- **Work task**
Transcribe every entry word for word, but skip the images.

- **Exercise material**
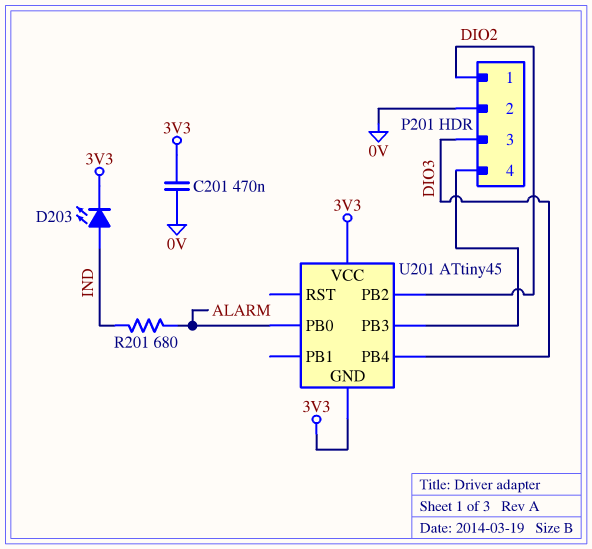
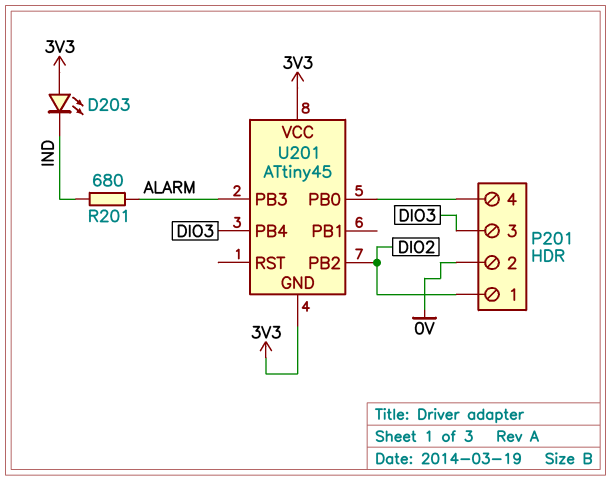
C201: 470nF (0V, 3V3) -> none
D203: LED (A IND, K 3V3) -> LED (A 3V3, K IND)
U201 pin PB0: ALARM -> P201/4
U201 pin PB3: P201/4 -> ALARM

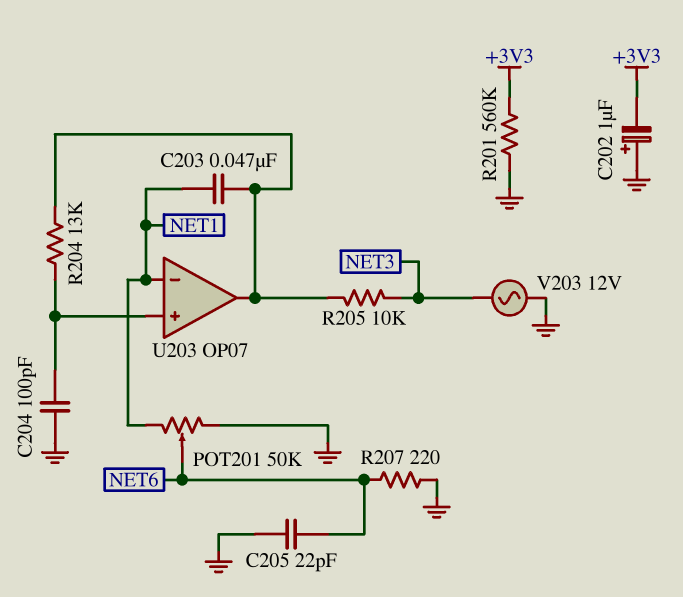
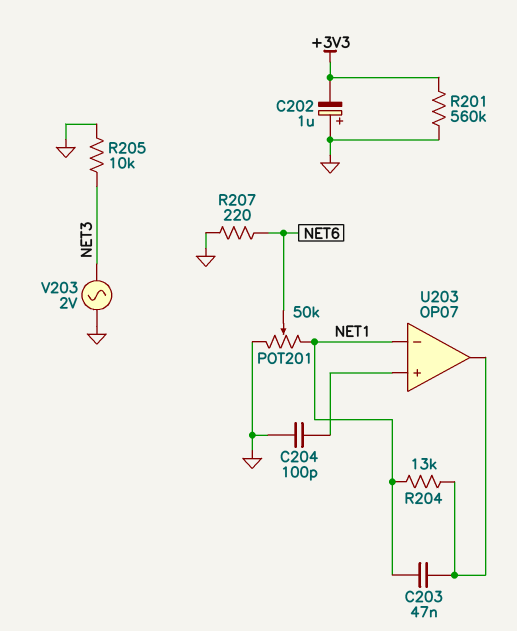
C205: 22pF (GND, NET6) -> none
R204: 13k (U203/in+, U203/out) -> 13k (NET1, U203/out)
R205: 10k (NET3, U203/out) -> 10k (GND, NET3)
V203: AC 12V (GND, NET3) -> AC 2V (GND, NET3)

- **Response area**
C201: 470nF (0V, 3V3) -> none
D203: LED (A IND, K 3V3) -> LED (A 3V3, K IND)
U201 pin PB0: ALARM -> P201/4
U201 pin PB3: P201/4 -> ALARM

C205: 22pF (GND, NET6) -> none
R204: 13k (U203/in+, U203/out) -> 13k (NET1, U203/out)
R205: 10k (NET3, U203/out) -> 10k (GND, NET3)
V203: AC 12V (GND, NET3) -> AC 2V (GND, NET3)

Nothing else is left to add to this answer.